#### TASK DIRECTIONS
Locate each line in the material below that contains the string "numericTimeSignature", and copy those lines.

#### DATA ROWS

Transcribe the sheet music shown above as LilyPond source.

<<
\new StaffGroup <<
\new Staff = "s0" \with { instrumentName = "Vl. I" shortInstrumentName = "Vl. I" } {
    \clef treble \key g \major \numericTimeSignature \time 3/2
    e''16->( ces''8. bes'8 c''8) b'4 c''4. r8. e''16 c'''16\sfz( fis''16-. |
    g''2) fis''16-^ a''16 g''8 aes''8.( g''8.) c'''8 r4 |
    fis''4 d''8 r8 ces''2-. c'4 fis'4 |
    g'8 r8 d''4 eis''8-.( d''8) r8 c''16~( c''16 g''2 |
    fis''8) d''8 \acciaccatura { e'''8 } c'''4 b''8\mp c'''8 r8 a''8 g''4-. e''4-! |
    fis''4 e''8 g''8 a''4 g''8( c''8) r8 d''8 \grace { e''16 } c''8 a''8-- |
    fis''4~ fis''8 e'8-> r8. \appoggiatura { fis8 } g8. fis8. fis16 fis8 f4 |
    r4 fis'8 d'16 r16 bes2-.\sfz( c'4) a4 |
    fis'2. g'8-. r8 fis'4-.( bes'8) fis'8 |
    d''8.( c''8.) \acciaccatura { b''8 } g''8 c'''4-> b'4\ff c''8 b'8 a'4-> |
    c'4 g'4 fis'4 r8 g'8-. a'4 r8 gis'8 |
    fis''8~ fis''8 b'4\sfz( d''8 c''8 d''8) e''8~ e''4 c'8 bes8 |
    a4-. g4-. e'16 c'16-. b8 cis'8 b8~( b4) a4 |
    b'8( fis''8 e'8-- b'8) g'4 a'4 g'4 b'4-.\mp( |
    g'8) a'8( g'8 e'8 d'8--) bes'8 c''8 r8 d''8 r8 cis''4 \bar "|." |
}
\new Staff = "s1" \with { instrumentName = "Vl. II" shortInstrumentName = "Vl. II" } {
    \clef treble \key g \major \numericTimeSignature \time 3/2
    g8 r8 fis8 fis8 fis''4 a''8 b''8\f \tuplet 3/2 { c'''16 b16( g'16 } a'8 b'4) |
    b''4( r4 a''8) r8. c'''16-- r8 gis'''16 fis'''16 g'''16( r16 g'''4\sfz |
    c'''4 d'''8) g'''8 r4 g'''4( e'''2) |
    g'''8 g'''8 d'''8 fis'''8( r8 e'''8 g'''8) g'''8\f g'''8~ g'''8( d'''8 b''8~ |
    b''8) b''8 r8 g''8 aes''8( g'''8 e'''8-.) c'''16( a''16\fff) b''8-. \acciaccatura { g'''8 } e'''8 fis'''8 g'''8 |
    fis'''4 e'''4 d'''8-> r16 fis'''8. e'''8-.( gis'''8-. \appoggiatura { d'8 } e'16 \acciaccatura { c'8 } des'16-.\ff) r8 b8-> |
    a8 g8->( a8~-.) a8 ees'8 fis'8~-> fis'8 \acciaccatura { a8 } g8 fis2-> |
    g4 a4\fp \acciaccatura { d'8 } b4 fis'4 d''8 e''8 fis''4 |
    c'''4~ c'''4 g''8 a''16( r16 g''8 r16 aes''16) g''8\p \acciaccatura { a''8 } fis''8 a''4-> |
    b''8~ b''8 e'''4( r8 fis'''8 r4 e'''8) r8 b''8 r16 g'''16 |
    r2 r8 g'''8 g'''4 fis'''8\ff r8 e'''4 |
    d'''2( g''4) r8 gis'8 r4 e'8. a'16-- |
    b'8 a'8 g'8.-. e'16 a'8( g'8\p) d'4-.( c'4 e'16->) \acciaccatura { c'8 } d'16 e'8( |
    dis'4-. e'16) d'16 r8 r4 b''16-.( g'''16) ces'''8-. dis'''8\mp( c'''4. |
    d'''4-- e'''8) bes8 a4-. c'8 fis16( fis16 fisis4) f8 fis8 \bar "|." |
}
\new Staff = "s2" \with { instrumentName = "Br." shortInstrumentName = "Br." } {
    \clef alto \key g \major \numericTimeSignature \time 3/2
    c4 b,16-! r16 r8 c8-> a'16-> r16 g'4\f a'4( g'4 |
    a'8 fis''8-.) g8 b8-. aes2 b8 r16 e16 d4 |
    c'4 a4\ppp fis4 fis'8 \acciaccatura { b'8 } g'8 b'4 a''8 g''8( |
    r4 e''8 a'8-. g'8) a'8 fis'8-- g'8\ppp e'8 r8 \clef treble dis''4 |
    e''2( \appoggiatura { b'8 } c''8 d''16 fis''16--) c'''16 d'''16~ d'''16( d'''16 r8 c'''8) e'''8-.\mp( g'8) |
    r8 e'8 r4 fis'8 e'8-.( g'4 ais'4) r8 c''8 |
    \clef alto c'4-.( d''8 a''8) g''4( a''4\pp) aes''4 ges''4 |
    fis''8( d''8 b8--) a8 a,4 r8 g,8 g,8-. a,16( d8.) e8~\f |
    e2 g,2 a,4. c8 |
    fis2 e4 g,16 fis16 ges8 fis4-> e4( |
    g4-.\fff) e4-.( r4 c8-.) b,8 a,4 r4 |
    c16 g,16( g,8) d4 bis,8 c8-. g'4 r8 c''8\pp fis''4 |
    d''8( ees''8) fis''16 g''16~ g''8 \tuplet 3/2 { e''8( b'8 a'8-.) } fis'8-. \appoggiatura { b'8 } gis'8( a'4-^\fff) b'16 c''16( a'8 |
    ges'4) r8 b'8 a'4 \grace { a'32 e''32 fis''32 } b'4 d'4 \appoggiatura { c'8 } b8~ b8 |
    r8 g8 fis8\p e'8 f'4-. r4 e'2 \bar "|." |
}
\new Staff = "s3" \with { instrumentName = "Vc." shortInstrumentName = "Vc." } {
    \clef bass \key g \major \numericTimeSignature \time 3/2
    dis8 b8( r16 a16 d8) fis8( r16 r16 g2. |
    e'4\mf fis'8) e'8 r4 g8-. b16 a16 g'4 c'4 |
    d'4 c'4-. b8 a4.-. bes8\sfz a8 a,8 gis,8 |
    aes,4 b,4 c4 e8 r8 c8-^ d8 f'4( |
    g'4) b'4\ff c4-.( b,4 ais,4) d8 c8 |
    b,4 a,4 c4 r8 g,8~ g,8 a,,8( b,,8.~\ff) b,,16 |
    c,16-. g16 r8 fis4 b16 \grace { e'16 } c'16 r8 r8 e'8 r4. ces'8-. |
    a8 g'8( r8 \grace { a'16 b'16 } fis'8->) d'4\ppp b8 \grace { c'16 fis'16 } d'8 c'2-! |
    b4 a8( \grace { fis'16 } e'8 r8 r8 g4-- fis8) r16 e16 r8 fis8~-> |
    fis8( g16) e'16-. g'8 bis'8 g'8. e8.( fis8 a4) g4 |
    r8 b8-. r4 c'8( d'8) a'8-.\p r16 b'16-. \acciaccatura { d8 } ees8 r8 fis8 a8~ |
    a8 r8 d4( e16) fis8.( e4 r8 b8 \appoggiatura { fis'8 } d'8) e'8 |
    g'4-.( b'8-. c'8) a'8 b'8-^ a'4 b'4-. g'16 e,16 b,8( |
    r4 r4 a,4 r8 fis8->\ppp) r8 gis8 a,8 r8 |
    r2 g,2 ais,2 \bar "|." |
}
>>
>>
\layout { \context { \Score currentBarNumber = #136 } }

#### EXPECTED OUTPUT
    \clef treble \key g \major \numericTimeSignature \time 3/2
    \clef treble \key g \major \numericTimeSignature \time 3/2
    \clef alto \key g \major \numericTimeSignature \time 3/2
    \clef bass \key g \major \numericTimeSignature \time 3/2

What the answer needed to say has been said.